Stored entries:

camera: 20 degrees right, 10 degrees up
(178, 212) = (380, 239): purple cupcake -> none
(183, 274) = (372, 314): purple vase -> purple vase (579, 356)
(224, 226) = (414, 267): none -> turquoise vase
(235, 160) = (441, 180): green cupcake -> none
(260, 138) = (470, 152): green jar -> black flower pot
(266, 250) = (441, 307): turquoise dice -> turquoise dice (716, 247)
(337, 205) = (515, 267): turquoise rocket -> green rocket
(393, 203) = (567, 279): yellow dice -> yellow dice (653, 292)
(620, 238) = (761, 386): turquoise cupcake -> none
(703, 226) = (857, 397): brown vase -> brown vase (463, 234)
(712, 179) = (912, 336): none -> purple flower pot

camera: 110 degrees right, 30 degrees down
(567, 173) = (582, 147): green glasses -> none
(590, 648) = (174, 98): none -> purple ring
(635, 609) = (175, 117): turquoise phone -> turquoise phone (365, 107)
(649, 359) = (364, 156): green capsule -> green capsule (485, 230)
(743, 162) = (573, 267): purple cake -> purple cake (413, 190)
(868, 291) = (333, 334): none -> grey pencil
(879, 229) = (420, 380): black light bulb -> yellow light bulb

---

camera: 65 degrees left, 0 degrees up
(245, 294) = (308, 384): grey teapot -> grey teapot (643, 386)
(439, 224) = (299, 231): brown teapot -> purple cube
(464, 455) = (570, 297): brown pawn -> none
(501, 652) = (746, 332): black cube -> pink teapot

**What to work on**
What you give back must be the stretch above, starting at the line with "(393, 203) = (567, 279): yellow" and ending at the line with "(635, 609) = (175, 117): turquoise", copied exactly.

**Task response**
(393, 203) = (567, 279): yellow dice -> yellow dice (653, 292)
(620, 238) = (761, 386): turquoise cupcake -> none
(703, 226) = (857, 397): brown vase -> brown vase (463, 234)
(712, 179) = (912, 336): none -> purple flower pot

camera: 110 degrees right, 30 degrees down
(567, 173) = (582, 147): green glasses -> none
(590, 648) = (174, 98): none -> purple ring
(635, 609) = (175, 117): turquoise phone -> turquoise phone (365, 107)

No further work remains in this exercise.